#### YOUR ASSIGNMENT:
From the first line onward, reproduce the records exactly; the final line to include is the one holding "(812 536) x0.66".

Stored items

━━━━━━━━

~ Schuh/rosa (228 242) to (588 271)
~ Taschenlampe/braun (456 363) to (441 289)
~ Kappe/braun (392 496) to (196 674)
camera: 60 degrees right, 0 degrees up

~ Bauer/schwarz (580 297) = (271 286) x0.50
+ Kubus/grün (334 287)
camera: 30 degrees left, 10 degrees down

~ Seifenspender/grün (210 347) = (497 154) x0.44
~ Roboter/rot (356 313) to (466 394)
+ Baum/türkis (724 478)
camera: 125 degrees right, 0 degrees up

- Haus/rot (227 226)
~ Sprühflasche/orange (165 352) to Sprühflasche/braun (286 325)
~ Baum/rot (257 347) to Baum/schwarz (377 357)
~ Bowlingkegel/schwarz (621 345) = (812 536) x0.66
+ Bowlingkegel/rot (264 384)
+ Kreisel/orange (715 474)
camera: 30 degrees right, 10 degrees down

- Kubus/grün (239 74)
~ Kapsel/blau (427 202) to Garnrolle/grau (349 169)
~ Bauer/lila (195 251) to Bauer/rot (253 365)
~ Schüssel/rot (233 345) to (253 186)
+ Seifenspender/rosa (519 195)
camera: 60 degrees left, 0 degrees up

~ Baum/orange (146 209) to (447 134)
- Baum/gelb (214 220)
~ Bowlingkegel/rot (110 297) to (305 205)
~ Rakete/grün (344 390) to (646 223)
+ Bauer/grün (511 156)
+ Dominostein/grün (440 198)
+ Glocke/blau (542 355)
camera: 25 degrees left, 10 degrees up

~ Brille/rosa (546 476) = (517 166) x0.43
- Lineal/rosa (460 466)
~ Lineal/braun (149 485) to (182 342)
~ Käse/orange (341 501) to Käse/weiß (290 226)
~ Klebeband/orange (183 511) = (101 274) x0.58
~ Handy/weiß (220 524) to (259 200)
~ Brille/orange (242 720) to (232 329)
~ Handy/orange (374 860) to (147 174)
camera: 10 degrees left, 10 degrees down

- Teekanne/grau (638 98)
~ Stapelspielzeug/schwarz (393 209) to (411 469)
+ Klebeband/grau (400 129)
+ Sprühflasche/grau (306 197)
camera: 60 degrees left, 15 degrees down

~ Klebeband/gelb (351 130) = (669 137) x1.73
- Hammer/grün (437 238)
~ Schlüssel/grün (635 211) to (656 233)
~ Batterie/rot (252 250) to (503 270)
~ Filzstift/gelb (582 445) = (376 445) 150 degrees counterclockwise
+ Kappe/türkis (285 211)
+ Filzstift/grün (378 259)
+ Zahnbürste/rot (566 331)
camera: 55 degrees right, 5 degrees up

━━━━━━━━

#### WRITTEN ANSWER:
~ Schuh/rosa (228 242) to (588 271)
~ Taschenlampe/braun (456 363) to (441 289)
~ Kappe/braun (392 496) to (196 674)
camera: 60 degrees right, 0 degrees up

~ Bauer/schwarz (580 297) = (271 286) x0.50
+ Kubus/grün (334 287)
camera: 30 degrees left, 10 degrees down

~ Seifenspender/grün (210 347) = (497 154) x0.44
~ Roboter/rot (356 313) to (466 394)
+ Baum/türkis (724 478)
camera: 125 degrees right, 0 degrees up

- Haus/rot (227 226)
~ Sprühflasche/orange (165 352) to Sprühflasche/braun (286 325)
~ Baum/rot (257 347) to Baum/schwarz (377 357)
~ Bowlingkegel/schwarz (621 345) = (812 536) x0.66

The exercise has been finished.